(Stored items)
═══
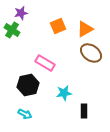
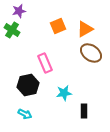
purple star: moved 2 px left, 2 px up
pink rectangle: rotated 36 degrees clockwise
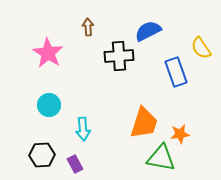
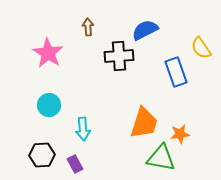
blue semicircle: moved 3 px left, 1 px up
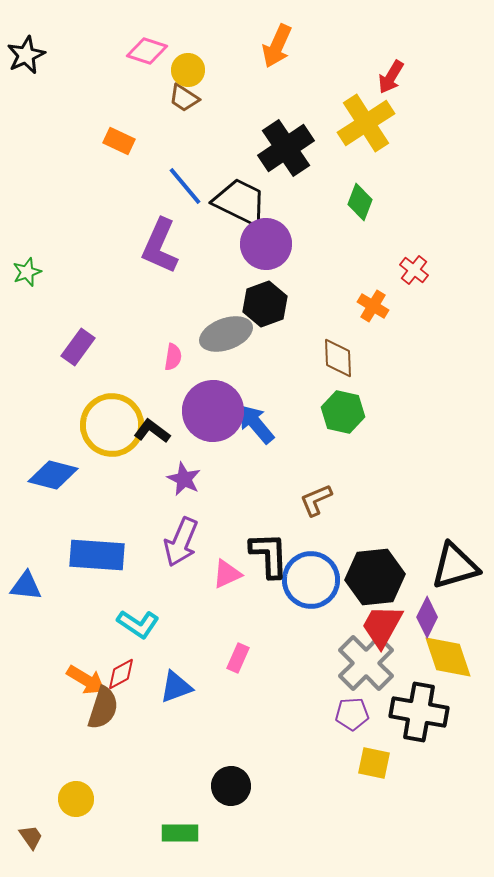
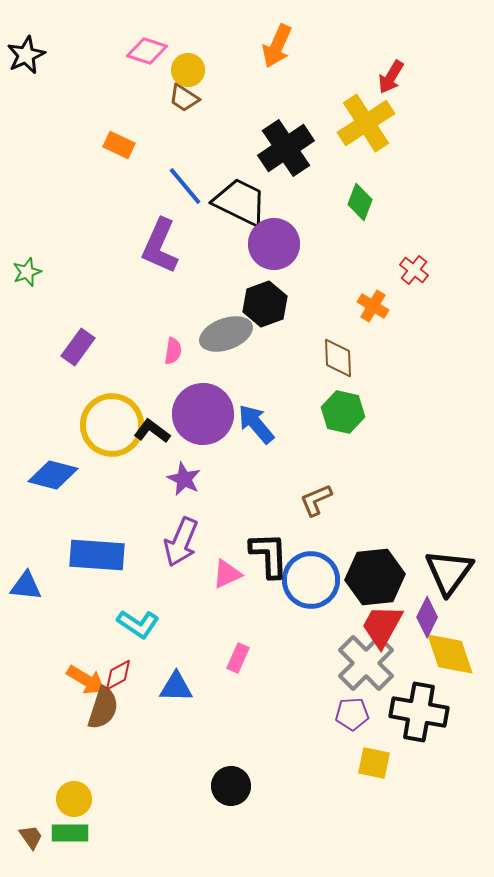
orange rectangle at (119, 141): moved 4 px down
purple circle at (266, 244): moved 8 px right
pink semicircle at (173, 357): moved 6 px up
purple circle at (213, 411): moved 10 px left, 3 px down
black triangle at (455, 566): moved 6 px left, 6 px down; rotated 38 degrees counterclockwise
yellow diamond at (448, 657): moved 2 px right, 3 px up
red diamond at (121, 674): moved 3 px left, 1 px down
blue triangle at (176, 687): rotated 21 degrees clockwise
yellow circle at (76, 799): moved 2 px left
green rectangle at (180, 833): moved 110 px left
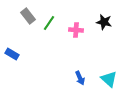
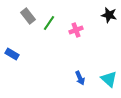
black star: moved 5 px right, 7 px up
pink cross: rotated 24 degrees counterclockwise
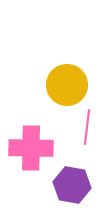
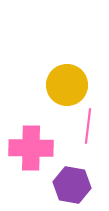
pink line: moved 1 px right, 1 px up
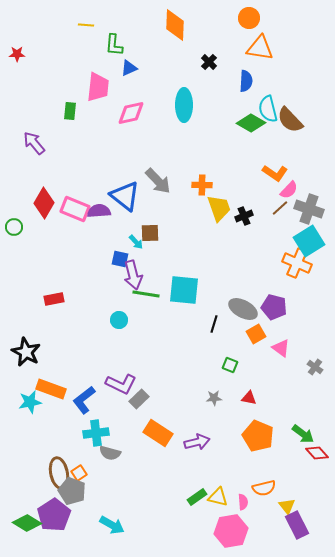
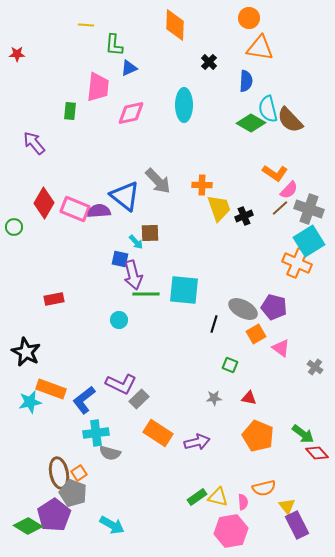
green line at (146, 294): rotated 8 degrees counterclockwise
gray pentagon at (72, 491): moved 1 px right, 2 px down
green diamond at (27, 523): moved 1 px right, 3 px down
═══
• [DESCRIPTION OF THE TASK] Print exactly the lines from the first line of the records above through the line containing "purple circle at (213, 411): moved", leaving out the pictures.

• [TASK SOLUTION]
purple star: moved 2 px left, 2 px up
pink rectangle: rotated 36 degrees clockwise
blue semicircle: moved 3 px left, 1 px up
orange rectangle at (119, 141): moved 4 px down
purple circle at (266, 244): moved 8 px right
pink semicircle at (173, 357): moved 6 px up
purple circle at (213, 411): moved 10 px left, 3 px down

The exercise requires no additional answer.